- [Problem statement]
Each line of the data below from the one holding "yellow cupcake [675,336,741,406]" to the one holding "grey brush [680,460,753,557]", inclusive, is to be reproduced exactly; no other line belongs in the answer.

- [Recorded data]
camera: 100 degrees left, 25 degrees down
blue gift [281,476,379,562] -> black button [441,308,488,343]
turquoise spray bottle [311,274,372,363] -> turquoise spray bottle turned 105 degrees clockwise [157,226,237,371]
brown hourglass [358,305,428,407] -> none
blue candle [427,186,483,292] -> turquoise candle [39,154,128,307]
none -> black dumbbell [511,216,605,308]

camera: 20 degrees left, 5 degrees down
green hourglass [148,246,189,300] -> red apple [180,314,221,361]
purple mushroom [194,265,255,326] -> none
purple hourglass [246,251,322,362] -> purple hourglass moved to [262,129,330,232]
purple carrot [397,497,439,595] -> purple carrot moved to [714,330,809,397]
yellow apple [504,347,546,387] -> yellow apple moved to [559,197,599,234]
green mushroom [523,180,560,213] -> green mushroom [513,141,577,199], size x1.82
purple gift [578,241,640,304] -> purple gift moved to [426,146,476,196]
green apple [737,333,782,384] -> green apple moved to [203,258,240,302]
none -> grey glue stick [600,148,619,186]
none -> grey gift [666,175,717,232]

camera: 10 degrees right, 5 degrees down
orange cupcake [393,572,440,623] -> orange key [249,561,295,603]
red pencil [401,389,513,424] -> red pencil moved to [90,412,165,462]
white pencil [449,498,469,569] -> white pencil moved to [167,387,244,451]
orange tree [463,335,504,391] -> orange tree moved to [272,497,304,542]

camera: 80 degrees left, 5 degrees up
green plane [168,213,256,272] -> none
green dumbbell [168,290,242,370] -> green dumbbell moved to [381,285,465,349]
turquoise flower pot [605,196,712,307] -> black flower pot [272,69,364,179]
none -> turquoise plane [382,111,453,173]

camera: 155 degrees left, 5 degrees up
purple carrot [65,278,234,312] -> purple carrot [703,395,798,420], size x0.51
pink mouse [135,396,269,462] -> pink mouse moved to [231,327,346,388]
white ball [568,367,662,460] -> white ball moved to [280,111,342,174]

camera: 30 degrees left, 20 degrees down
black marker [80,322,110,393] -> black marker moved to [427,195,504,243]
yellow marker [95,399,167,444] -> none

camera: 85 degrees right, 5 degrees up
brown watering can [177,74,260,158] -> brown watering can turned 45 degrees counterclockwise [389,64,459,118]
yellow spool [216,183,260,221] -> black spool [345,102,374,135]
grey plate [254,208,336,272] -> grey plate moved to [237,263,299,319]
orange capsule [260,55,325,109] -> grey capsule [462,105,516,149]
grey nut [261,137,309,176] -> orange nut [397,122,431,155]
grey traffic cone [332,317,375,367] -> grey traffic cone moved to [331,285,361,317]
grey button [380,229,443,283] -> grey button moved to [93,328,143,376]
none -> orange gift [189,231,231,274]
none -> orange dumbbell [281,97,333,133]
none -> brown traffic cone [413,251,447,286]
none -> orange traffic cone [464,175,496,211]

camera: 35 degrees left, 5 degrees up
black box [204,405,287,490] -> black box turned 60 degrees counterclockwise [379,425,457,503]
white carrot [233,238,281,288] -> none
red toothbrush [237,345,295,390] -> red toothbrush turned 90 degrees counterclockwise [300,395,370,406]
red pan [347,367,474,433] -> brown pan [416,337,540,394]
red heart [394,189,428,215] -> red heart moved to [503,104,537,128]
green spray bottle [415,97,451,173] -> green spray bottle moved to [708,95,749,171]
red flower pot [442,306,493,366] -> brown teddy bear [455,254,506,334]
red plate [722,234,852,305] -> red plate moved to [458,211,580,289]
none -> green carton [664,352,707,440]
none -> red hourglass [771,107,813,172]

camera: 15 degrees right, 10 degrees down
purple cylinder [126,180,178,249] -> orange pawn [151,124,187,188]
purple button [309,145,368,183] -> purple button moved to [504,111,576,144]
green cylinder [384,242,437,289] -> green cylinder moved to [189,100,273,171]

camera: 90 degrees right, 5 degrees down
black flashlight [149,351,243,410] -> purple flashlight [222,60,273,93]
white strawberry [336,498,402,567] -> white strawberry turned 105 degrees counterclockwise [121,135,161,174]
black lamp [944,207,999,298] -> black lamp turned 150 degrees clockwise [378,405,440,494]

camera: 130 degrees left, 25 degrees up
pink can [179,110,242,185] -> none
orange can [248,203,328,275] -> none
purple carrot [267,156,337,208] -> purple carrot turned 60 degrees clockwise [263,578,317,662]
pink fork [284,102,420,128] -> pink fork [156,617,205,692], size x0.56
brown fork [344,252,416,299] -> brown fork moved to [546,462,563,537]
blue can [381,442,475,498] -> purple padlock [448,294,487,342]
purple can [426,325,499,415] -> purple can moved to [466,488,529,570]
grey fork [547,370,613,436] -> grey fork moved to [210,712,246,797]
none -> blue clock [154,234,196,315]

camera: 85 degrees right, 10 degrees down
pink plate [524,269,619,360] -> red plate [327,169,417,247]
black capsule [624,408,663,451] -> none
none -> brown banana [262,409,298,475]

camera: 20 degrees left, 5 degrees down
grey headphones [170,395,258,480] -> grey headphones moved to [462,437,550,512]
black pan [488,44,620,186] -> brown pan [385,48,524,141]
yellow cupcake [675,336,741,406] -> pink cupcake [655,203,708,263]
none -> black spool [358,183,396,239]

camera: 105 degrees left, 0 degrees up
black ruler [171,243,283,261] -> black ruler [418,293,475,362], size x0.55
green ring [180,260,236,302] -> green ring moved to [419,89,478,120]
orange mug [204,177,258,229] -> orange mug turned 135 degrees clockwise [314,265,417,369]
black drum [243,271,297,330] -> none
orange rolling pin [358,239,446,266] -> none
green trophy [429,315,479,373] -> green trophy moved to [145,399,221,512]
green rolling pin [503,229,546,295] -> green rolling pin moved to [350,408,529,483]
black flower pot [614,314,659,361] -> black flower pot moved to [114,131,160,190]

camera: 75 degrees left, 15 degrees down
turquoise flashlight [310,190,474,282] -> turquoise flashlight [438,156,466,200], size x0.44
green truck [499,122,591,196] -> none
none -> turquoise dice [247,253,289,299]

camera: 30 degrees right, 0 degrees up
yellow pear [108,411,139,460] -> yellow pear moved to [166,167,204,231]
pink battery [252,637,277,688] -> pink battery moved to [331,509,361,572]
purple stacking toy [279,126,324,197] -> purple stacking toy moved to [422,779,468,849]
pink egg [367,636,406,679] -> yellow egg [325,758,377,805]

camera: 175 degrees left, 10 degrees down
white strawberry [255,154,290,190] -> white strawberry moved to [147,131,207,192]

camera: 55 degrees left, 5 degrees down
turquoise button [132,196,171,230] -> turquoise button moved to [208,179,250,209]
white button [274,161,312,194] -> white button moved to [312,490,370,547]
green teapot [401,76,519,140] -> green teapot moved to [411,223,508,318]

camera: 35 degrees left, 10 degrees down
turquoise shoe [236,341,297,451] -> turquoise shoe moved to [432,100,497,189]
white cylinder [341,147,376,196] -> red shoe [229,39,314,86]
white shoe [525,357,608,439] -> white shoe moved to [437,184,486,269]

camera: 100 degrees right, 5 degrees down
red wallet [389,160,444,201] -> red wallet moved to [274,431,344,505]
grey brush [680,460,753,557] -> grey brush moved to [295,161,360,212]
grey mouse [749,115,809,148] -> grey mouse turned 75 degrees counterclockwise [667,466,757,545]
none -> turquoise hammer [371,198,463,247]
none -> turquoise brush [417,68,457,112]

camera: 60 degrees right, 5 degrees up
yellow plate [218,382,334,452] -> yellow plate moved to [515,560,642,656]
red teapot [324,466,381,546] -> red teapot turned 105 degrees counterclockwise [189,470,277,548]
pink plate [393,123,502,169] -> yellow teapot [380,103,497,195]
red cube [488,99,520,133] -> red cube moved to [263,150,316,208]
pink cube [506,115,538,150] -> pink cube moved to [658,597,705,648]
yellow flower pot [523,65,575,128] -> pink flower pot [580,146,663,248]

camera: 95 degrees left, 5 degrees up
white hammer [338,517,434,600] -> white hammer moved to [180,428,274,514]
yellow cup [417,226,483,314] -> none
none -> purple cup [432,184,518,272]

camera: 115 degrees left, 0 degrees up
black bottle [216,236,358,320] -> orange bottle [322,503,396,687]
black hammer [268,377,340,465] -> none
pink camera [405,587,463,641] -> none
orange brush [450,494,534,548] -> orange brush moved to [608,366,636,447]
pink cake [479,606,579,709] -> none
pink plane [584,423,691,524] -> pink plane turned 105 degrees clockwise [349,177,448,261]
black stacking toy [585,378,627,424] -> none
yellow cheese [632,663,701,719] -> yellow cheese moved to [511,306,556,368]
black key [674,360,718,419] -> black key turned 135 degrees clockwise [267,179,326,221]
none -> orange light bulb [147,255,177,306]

- [Output below]
yellow cupcake [675,336,741,406] -> pink cupcake [655,203,708,263]
none -> black spool [358,183,396,239]

camera: 105 degrees left, 0 degrees up
black ruler [171,243,283,261] -> black ruler [418,293,475,362], size x0.55
green ring [180,260,236,302] -> green ring moved to [419,89,478,120]
orange mug [204,177,258,229] -> orange mug turned 135 degrees clockwise [314,265,417,369]
black drum [243,271,297,330] -> none
orange rolling pin [358,239,446,266] -> none
green trophy [429,315,479,373] -> green trophy moved to [145,399,221,512]
green rolling pin [503,229,546,295] -> green rolling pin moved to [350,408,529,483]
black flower pot [614,314,659,361] -> black flower pot moved to [114,131,160,190]

camera: 75 degrees left, 15 degrees down
turquoise flashlight [310,190,474,282] -> turquoise flashlight [438,156,466,200], size x0.44
green truck [499,122,591,196] -> none
none -> turquoise dice [247,253,289,299]

camera: 30 degrees right, 0 degrees up
yellow pear [108,411,139,460] -> yellow pear moved to [166,167,204,231]
pink battery [252,637,277,688] -> pink battery moved to [331,509,361,572]
purple stacking toy [279,126,324,197] -> purple stacking toy moved to [422,779,468,849]
pink egg [367,636,406,679] -> yellow egg [325,758,377,805]

camera: 175 degrees left, 10 degrees down
white strawberry [255,154,290,190] -> white strawberry moved to [147,131,207,192]

camera: 55 degrees left, 5 degrees down
turquoise button [132,196,171,230] -> turquoise button moved to [208,179,250,209]
white button [274,161,312,194] -> white button moved to [312,490,370,547]
green teapot [401,76,519,140] -> green teapot moved to [411,223,508,318]

camera: 35 degrees left, 10 degrees down
turquoise shoe [236,341,297,451] -> turquoise shoe moved to [432,100,497,189]
white cylinder [341,147,376,196] -> red shoe [229,39,314,86]
white shoe [525,357,608,439] -> white shoe moved to [437,184,486,269]

camera: 100 degrees right, 5 degrees down
red wallet [389,160,444,201] -> red wallet moved to [274,431,344,505]
grey brush [680,460,753,557] -> grey brush moved to [295,161,360,212]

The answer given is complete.